Work to complete: Give the entries below again exactly. Their pictures are not needed.

Supplied records:
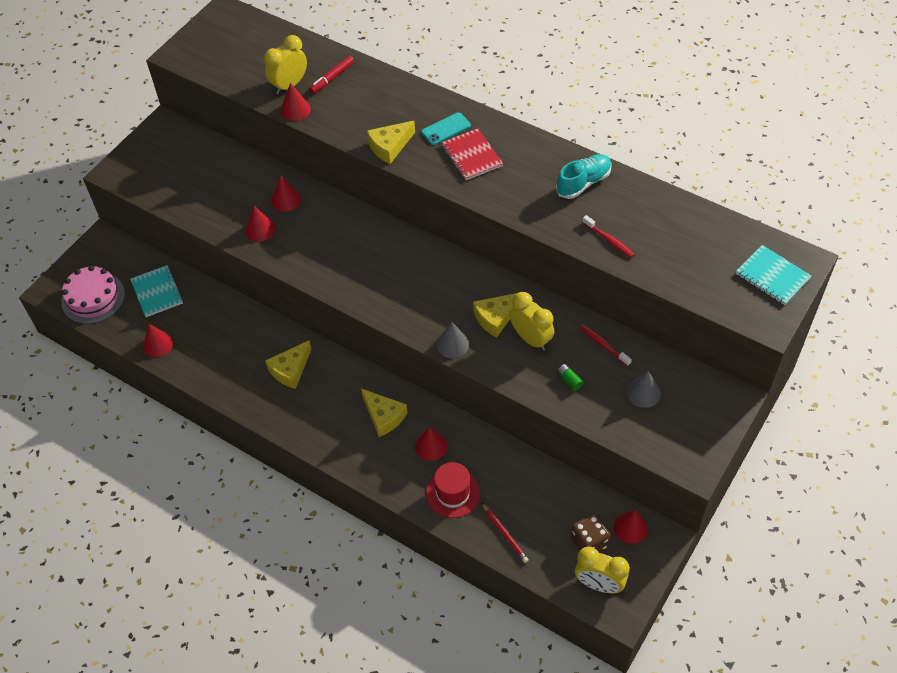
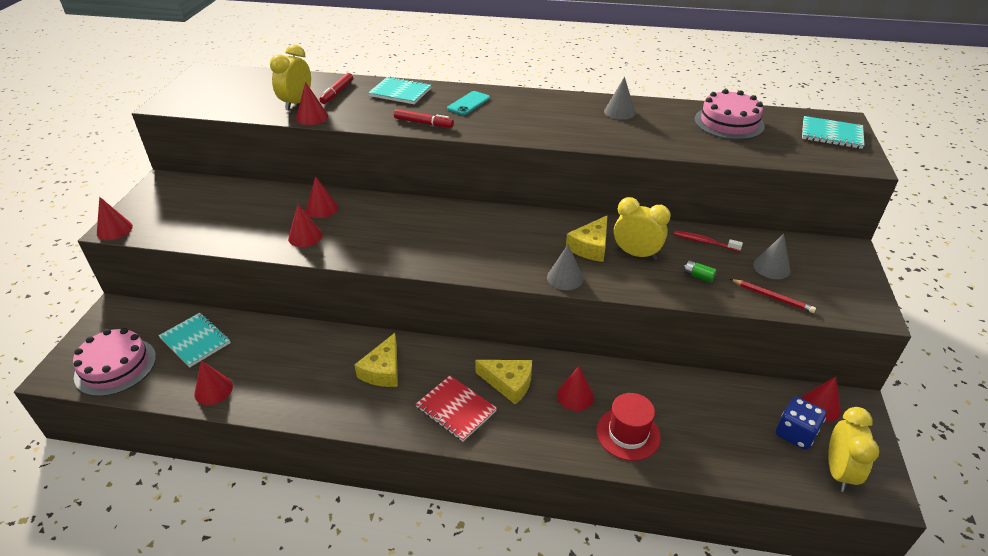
camera: 25 degrees left, 15 degrees down
(113, 174) = (114, 230): none -> red cone
(389, 146) = (423, 123): yellow cheese -> red marker
(390, 94) = (400, 92): none -> turquoise notebook
(472, 156) = (506, 114): red notebook -> red notebook (456, 409)
(505, 534) = (709, 456): red pencil -> red pencil (772, 297)
(583, 183) = (619, 112): turquoise shoe -> grey cone
(589, 542) = (795, 433): brown dice -> blue dice
(599, 584) = (838, 472): yellow clock -> yellow clock turned 75 degrees counterclockwise
(609, 240) = (676, 141): red toothbrush -> none
(681, 229) = (729, 123): none -> pink cake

Task answer:
camera: 25 degrees left, 15 degrees down
(113, 174) = (114, 230): none -> red cone
(389, 146) = (423, 123): yellow cheese -> red marker
(390, 94) = (400, 92): none -> turquoise notebook
(472, 156) = (506, 114): red notebook -> red notebook (456, 409)
(505, 534) = (709, 456): red pencil -> red pencil (772, 297)
(583, 183) = (619, 112): turquoise shoe -> grey cone
(589, 542) = (795, 433): brown dice -> blue dice
(599, 584) = (838, 472): yellow clock -> yellow clock turned 75 degrees counterclockwise
(609, 240) = (676, 141): red toothbrush -> none
(681, 229) = (729, 123): none -> pink cake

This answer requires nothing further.